Per-object polygon outlines =>
####

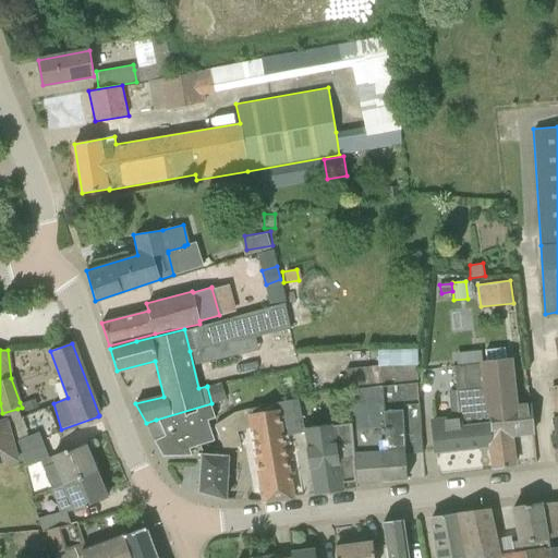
[(483,375),(485,386),(487,409),(490,444),(494,470),(513,466),(509,434),(534,431),(530,403),(513,405),(509,372),(508,361),(482,364),(483,375)]
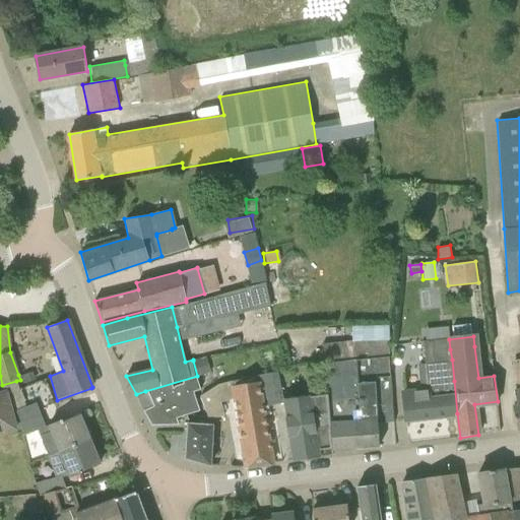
[(325,363),(389,356),(388,338),(353,340),(353,339),(323,342),(325,363)]
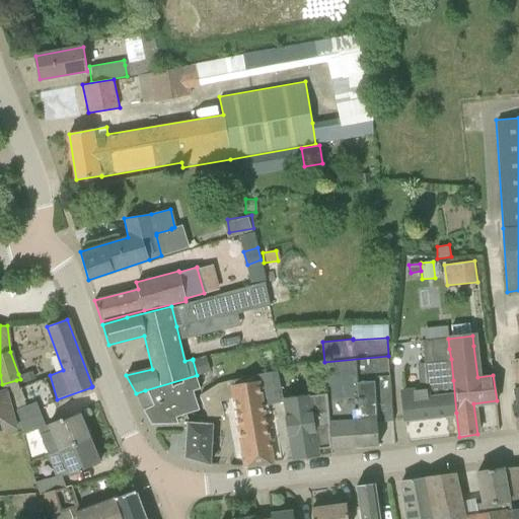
[(327,397),(331,447),(332,449),(379,445),(377,422),(392,421),(390,381),(388,356),(324,362),(327,397)]
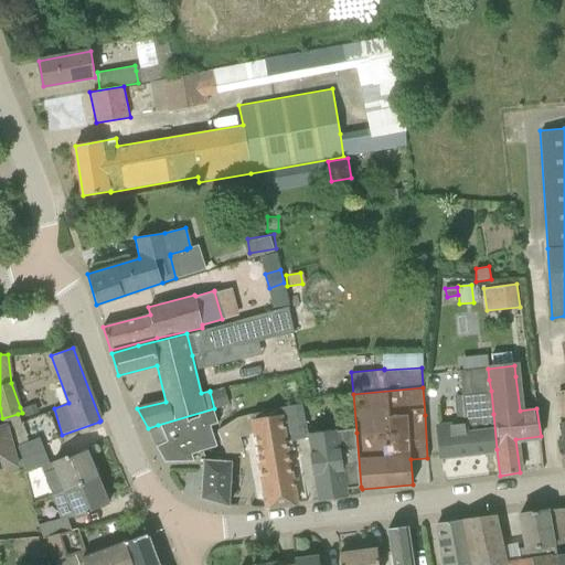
[(227,404),(223,388),(210,392),(214,408),(227,404)]
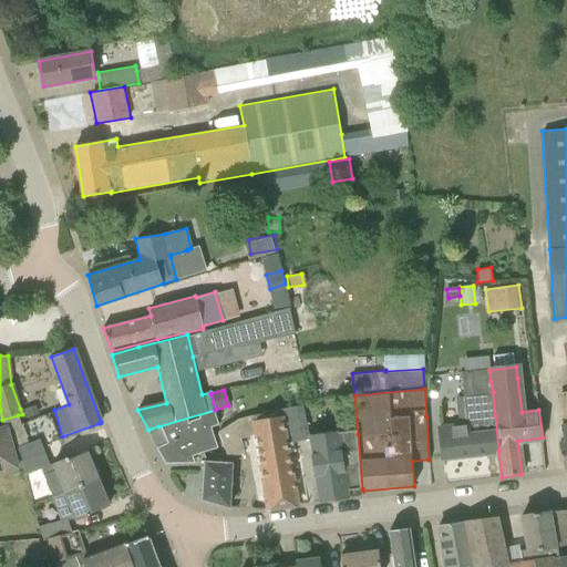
[(442,459),(498,451),(495,415),(493,392),(462,397),(465,424),(437,428),(442,459)]
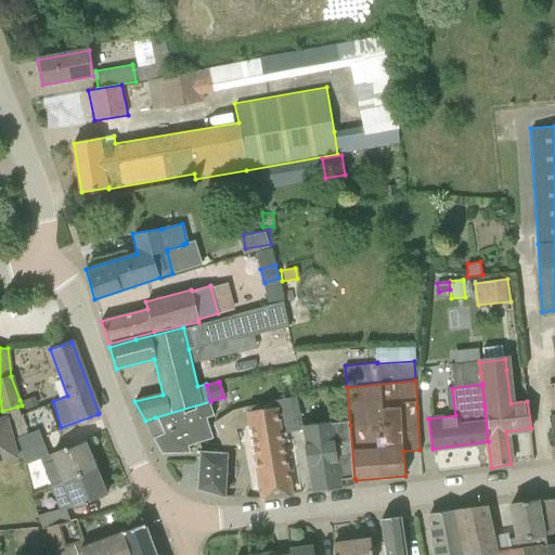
[(263,500),(291,495),(280,435),(304,430),(302,426),(297,396),(233,410),(215,422),(226,447),(240,443),(235,429),(252,425),(263,500)]
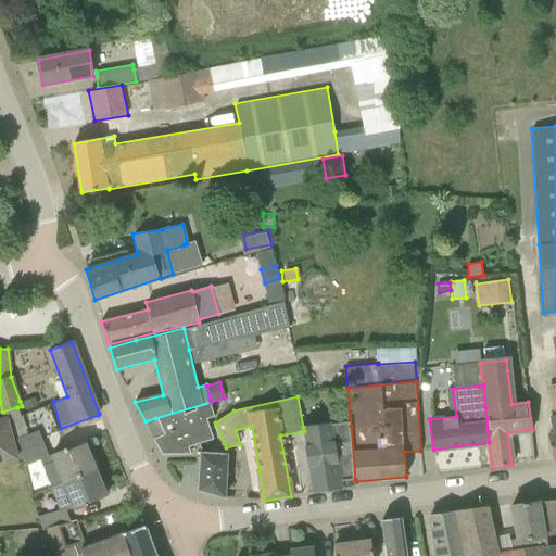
[(37,406),(34,397),(22,402),(25,411),(37,406)]
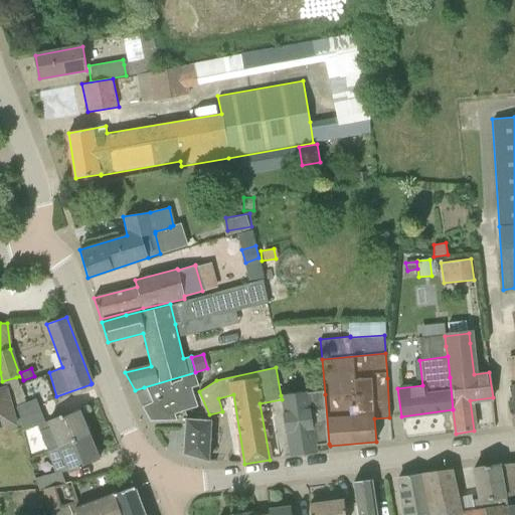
[(150,401),(141,404),(142,406),(150,420),(177,420),(175,413),(198,406),(191,387),(199,385),(195,372),(144,387),(150,401)]
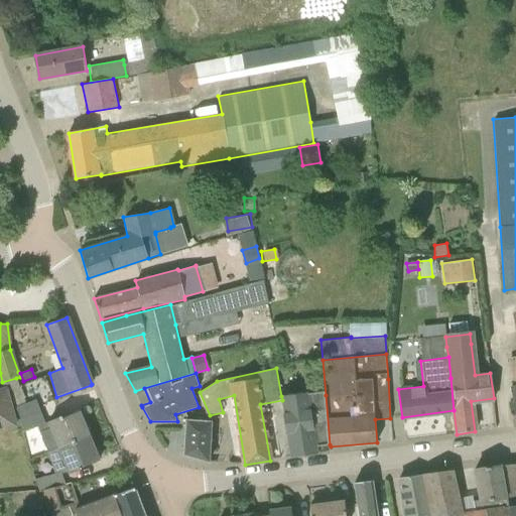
[(2,382),(5,390),(6,390),(7,392),(10,391),(19,388),(19,386),(16,378),(2,382)]
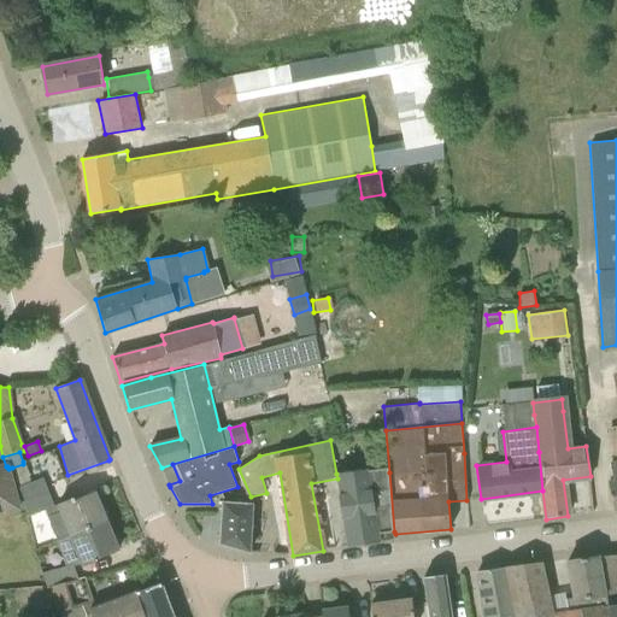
[(162,468),(169,485),(180,481),(172,464),(162,468)]
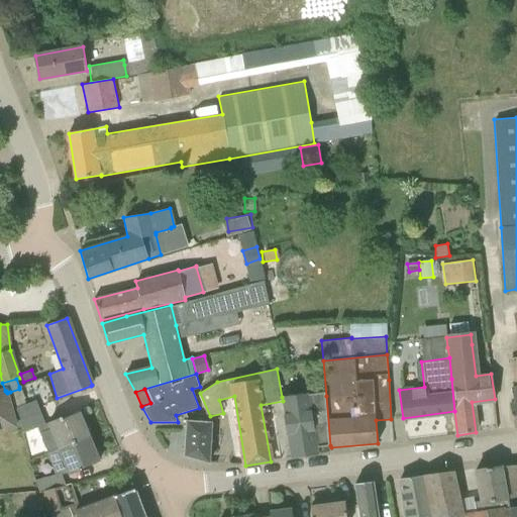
[(6,391),(5,391),(0,392),(0,430),(15,426),(7,393),(6,391)]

####

About this exercise =>
Take the records from their first line through the line containing "[(37,406),(34,397),(22,402),(25,411),(37,406)]" and please return exactly those lines, both ends included, minus the pictures.

Response area =>
[(483,375),(485,386),(487,409),(490,444),(494,470),(513,466),(509,434),(534,431),(530,403),(513,405),(509,372),(508,361),(482,364),(483,375)]
[(325,363),(389,356),(388,338),(353,340),(353,339),(323,342),(325,363)]
[(327,397),(331,447),(332,449),(379,445),(377,422),(392,421),(390,381),(388,356),(324,362),(327,397)]
[(227,404),(223,388),(210,392),(214,408),(227,404)]
[(442,459),(498,451),(495,415),(493,392),(462,397),(465,424),(437,428),(442,459)]
[(263,500),(291,495),(280,435),(304,430),(302,426),(297,396),(233,410),(215,422),(226,447),(240,443),(235,429),(252,425),(263,500)]
[(37,406),(34,397),(22,402),(25,411),(37,406)]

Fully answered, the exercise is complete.